Each line below that holds the word "none" counts once; state the total number of such lines and nothing else.
----- Provided records -----
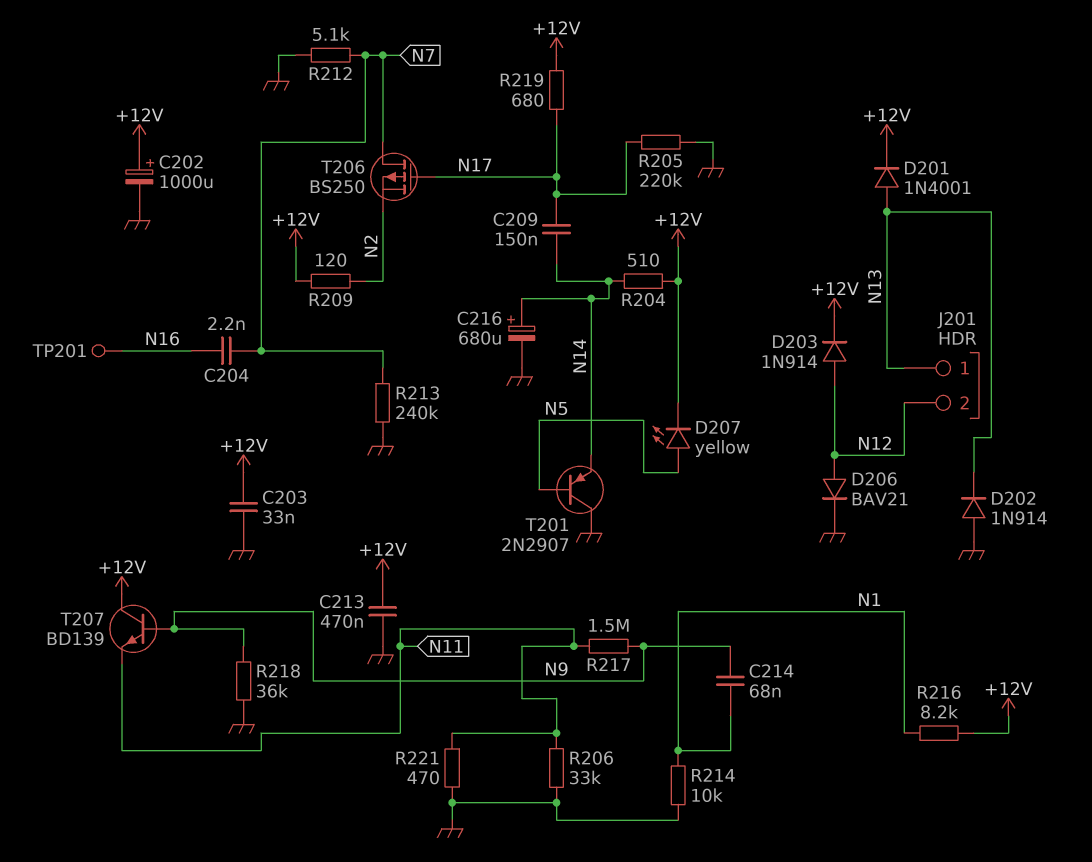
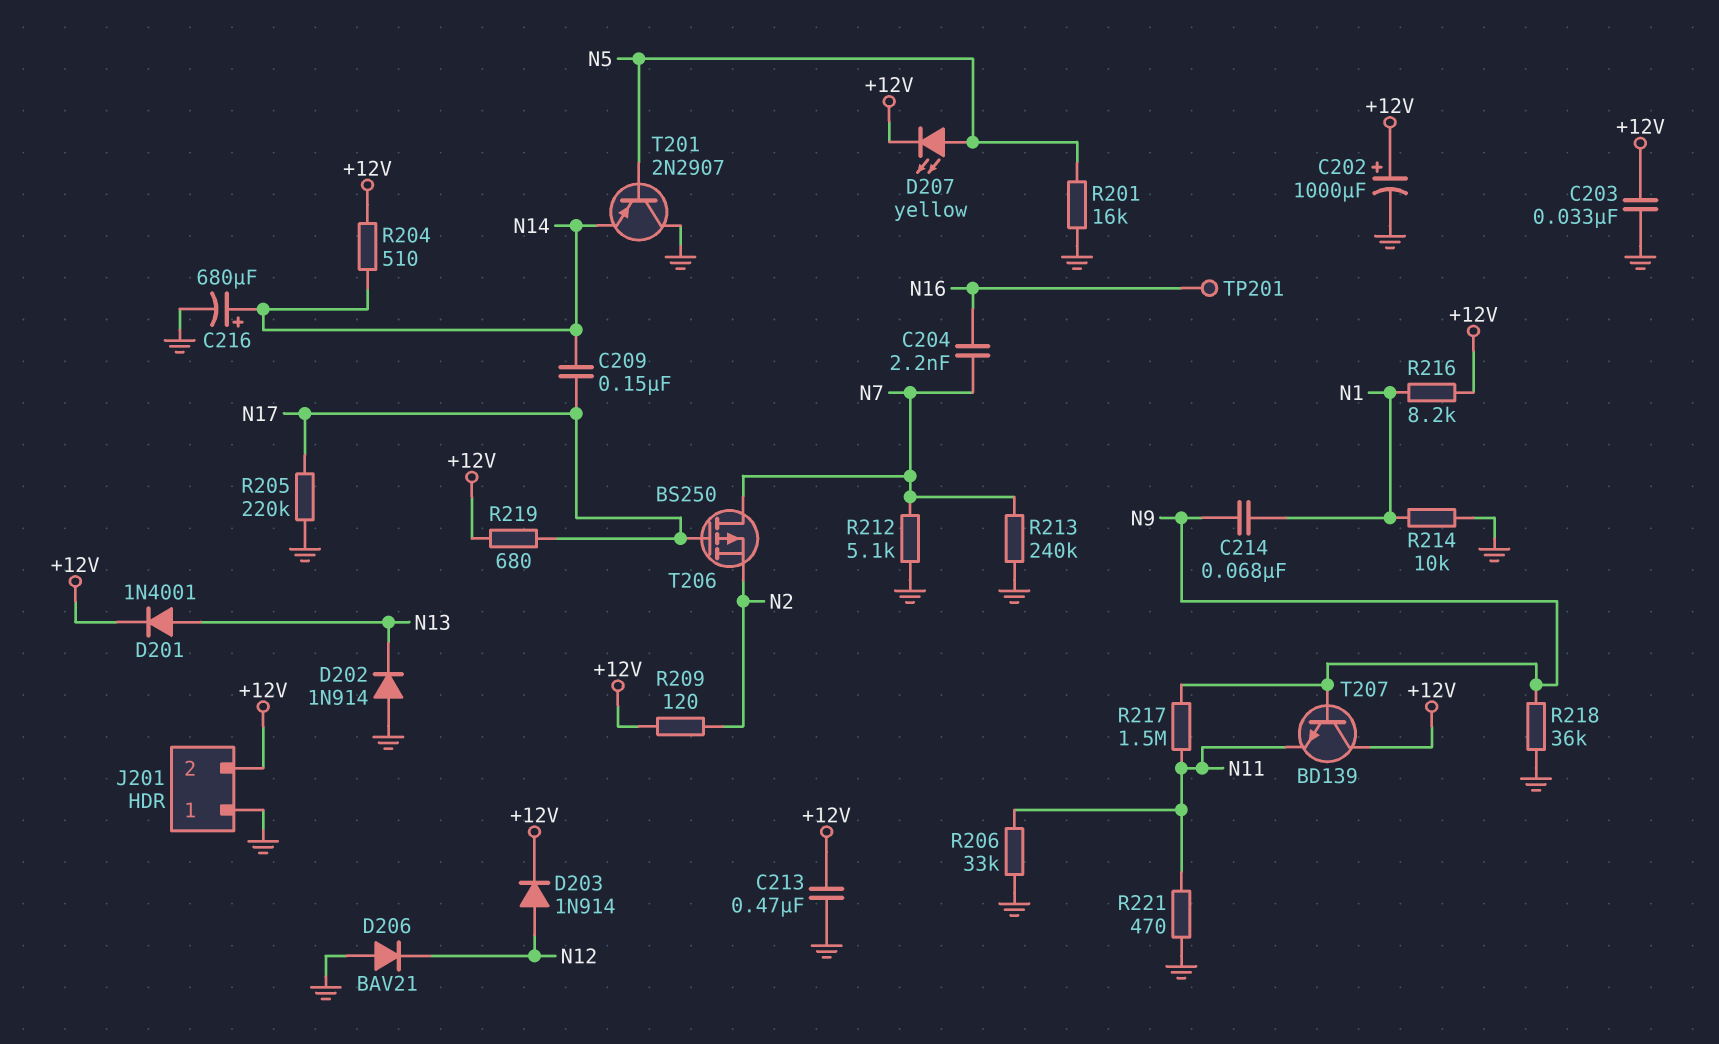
D206: diode BAV21 (A N12, K GND) -> diode BAV21 (A GND, K N12)
J201 pin 1: N13 -> GND
J201 pin 2: N12 -> +12V
R201: none -> 16k (GND, N5)

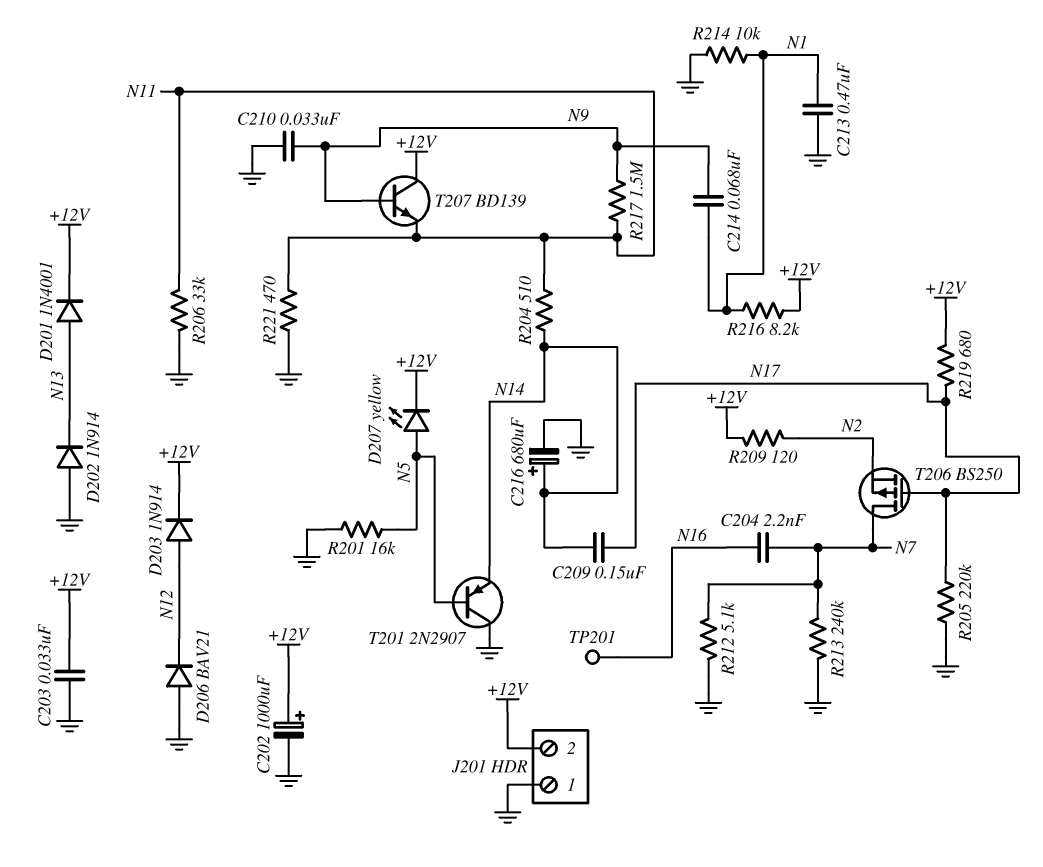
C210: none -> 33nF (GND, N9)
C213: 470nF (+12V, GND) -> 470nF (GND, N1)
R204: 510 (+12V, N14) -> 510 (N11, N14)
R218: 36k (GND, N9) -> none

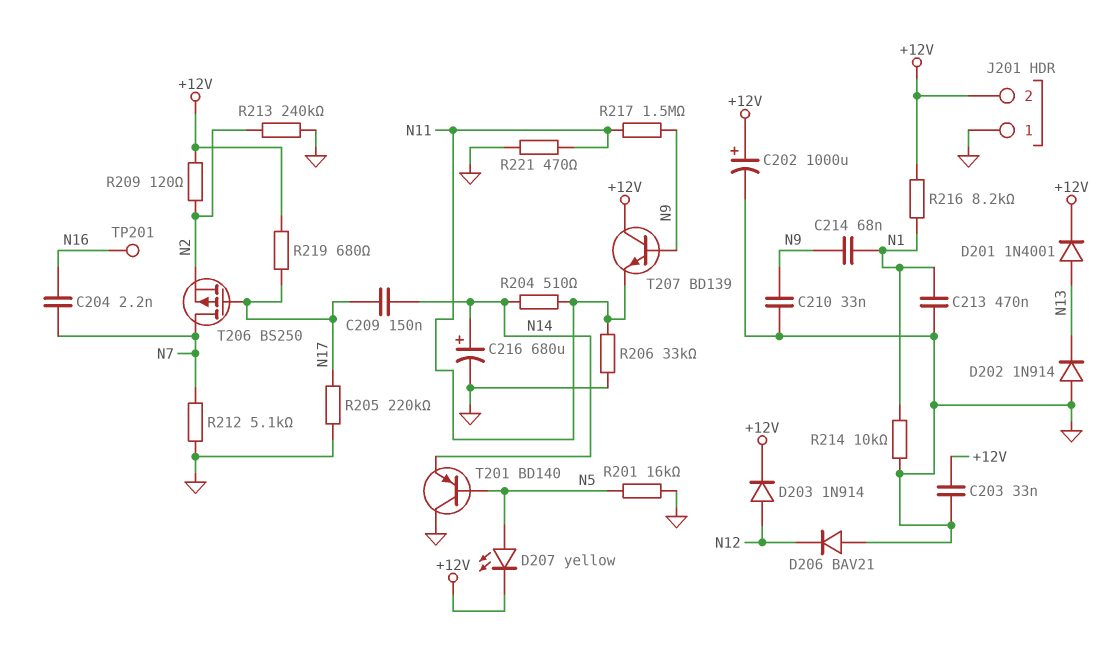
R213: 240k (GND, N7) -> 240k (GND, N2)
T201: PNP 2N2907 (B N5, C GND, E N14) -> PNP BD140 (B N5, C GND, E N14)

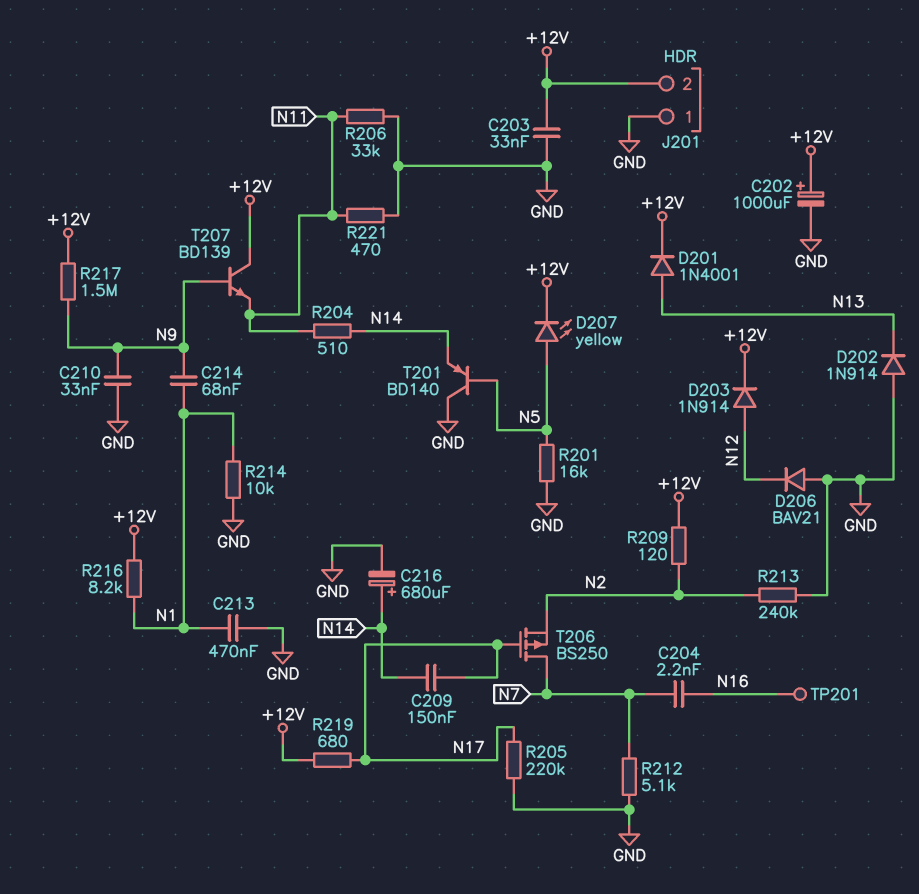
R217: 1.5M (N9, N11) -> 1.5M (+12V, N9)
-----
#### [Response]
3